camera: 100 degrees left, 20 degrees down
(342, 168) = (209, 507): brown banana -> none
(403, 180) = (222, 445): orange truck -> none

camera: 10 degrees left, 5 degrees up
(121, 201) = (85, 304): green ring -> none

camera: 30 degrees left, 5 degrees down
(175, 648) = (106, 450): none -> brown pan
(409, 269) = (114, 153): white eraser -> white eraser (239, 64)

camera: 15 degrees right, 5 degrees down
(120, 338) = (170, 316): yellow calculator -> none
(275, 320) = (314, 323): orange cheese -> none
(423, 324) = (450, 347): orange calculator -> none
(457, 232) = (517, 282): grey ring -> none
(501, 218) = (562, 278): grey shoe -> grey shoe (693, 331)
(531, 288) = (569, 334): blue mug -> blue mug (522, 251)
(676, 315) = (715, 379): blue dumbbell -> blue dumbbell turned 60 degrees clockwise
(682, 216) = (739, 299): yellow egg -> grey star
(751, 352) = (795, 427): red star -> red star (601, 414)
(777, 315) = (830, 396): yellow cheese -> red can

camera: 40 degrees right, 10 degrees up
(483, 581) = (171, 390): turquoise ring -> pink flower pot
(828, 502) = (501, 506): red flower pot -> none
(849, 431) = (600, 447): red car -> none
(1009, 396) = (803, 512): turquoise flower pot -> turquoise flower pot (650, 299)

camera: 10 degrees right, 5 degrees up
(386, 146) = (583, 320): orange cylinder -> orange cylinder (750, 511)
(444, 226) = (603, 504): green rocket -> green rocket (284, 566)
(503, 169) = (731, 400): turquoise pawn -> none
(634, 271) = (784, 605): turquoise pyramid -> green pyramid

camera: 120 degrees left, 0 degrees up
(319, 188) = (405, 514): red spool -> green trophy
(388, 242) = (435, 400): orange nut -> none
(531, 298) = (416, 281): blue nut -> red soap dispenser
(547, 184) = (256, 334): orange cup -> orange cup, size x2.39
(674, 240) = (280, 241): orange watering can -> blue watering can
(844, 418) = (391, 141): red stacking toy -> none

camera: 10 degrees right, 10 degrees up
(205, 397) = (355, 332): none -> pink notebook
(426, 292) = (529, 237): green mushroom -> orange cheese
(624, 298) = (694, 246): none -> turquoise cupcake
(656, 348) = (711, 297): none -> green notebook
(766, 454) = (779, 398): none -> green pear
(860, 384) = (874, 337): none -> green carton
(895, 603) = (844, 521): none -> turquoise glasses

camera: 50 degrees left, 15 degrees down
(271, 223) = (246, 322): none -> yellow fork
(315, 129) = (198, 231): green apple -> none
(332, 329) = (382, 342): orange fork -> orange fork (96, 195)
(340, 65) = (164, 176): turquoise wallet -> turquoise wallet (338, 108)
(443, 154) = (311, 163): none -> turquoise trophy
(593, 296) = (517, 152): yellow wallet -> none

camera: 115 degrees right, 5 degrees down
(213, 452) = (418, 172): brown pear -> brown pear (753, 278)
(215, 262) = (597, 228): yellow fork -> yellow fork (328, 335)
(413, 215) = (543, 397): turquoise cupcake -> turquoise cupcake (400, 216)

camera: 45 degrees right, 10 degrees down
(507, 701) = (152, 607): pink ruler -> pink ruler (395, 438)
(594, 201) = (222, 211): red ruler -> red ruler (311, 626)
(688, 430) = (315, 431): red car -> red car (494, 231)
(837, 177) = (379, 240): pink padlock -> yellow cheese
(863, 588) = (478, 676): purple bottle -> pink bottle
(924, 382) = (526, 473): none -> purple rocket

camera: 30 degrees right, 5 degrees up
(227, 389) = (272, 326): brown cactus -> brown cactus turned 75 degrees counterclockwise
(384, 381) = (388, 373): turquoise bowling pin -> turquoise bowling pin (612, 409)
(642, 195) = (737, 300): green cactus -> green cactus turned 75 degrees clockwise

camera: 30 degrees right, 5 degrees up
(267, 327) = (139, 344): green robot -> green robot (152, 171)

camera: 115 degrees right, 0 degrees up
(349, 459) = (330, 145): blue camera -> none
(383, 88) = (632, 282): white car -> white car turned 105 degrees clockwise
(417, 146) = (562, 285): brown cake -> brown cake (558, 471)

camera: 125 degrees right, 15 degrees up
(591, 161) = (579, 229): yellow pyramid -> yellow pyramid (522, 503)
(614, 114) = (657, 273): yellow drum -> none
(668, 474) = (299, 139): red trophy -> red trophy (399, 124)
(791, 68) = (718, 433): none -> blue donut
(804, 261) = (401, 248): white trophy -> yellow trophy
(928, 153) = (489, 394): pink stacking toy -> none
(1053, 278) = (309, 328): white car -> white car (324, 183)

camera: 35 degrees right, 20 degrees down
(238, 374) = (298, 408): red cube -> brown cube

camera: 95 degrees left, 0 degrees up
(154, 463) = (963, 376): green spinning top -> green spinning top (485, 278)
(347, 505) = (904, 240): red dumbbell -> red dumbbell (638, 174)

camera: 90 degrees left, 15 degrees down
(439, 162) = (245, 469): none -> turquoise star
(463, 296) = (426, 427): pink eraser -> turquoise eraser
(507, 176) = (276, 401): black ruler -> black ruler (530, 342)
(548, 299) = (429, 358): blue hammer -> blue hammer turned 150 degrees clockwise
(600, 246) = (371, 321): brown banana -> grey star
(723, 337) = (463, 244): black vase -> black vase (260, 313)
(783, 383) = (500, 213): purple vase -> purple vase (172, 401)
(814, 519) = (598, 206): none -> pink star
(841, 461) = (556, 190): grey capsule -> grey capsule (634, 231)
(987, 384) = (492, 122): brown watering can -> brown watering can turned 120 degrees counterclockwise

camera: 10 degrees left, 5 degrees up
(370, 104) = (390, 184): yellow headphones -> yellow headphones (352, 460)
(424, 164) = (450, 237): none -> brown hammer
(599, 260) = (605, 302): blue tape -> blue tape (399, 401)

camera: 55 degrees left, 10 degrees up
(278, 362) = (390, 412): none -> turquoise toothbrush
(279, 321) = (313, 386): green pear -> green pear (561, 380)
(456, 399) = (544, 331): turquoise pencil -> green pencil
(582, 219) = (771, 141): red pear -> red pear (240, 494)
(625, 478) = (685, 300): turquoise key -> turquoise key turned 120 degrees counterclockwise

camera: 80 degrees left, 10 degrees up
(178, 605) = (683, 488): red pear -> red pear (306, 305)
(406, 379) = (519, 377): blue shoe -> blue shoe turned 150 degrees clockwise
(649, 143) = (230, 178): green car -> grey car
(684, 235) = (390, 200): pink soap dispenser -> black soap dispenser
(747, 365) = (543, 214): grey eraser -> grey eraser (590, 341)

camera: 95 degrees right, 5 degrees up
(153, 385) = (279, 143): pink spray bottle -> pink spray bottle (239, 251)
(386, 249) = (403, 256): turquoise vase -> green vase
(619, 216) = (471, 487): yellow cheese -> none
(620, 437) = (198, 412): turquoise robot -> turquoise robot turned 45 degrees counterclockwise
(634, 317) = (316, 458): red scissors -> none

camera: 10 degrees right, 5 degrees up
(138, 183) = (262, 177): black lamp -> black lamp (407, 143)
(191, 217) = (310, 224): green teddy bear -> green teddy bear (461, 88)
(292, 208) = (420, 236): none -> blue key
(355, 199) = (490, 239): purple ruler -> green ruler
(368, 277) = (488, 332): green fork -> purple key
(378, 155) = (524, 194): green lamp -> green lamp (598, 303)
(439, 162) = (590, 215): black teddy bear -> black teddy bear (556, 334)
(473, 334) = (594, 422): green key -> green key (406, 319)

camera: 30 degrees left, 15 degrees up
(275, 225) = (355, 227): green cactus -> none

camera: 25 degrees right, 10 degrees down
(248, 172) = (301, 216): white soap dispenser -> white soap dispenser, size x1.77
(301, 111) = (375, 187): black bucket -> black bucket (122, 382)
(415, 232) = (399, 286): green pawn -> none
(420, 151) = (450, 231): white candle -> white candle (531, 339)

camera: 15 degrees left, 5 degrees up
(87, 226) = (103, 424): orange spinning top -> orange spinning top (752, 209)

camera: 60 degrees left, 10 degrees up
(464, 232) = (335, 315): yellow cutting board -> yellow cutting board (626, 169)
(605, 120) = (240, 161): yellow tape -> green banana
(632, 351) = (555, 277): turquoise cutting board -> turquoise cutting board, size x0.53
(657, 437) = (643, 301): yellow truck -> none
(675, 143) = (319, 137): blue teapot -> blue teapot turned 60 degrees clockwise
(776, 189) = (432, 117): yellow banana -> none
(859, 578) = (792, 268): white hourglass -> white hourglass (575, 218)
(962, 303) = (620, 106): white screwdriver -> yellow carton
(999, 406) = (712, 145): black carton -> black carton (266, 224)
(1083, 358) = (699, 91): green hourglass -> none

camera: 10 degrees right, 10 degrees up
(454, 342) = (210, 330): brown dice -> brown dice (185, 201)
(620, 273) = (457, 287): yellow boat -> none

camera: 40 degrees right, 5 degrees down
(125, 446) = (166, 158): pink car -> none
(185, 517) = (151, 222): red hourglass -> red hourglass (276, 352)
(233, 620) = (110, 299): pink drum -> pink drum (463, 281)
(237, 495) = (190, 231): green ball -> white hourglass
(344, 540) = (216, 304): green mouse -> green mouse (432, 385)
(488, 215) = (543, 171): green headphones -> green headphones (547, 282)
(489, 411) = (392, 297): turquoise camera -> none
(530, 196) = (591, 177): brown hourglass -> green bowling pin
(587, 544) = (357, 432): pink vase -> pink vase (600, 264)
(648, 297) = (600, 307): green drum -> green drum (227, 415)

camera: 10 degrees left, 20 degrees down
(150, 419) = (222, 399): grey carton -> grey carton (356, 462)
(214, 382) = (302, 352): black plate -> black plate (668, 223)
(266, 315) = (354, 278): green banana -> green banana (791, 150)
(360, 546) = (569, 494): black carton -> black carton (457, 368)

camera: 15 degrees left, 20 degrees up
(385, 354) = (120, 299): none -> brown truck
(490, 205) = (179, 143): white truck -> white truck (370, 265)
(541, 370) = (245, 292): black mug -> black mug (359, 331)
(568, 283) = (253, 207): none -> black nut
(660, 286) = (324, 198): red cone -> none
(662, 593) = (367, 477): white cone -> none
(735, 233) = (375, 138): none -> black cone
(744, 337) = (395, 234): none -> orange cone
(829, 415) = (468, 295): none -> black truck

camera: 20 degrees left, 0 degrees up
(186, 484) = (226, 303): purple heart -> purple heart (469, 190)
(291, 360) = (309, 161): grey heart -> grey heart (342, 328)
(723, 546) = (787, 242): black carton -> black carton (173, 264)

----

**ASSIGNED TASK**. Whatever else the listing above holds, retype exactly only the lines from the one containing "(413, 215) = (543, 397): turquoise" to the one containing "camera: 95 degrees left, 0 degrees up", both ends kept.

**EXERCISE OUTPUT**.
(413, 215) = (543, 397): turquoise cupcake -> turquoise cupcake (400, 216)

camera: 45 degrees right, 10 degrees down
(507, 701) = (152, 607): pink ruler -> pink ruler (395, 438)
(594, 201) = (222, 211): red ruler -> red ruler (311, 626)
(688, 430) = (315, 431): red car -> red car (494, 231)
(837, 177) = (379, 240): pink padlock -> yellow cheese
(863, 588) = (478, 676): purple bottle -> pink bottle
(924, 382) = (526, 473): none -> purple rocket

camera: 30 degrees right, 5 degrees up
(227, 389) = (272, 326): brown cactus -> brown cactus turned 75 degrees counterclockwise
(384, 381) = (388, 373): turquoise bowling pin -> turquoise bowling pin (612, 409)
(642, 195) = (737, 300): green cactus -> green cactus turned 75 degrees clockwise

camera: 30 degrees right, 5 degrees up
(267, 327) = (139, 344): green robot -> green robot (152, 171)

camera: 115 degrees right, 0 degrees up
(349, 459) = (330, 145): blue camera -> none
(383, 88) = (632, 282): white car -> white car turned 105 degrees clockwise
(417, 146) = (562, 285): brown cake -> brown cake (558, 471)

camera: 125 degrees right, 15 degrees up
(591, 161) = (579, 229): yellow pyramid -> yellow pyramid (522, 503)
(614, 114) = (657, 273): yellow drum -> none
(668, 474) = (299, 139): red trophy -> red trophy (399, 124)
(791, 68) = (718, 433): none -> blue donut
(804, 261) = (401, 248): white trophy -> yellow trophy
(928, 153) = (489, 394): pink stacking toy -> none
(1053, 278) = (309, 328): white car -> white car (324, 183)

camera: 35 degrees right, 20 degrees down
(238, 374) = (298, 408): red cube -> brown cube

camera: 95 degrees left, 0 degrees up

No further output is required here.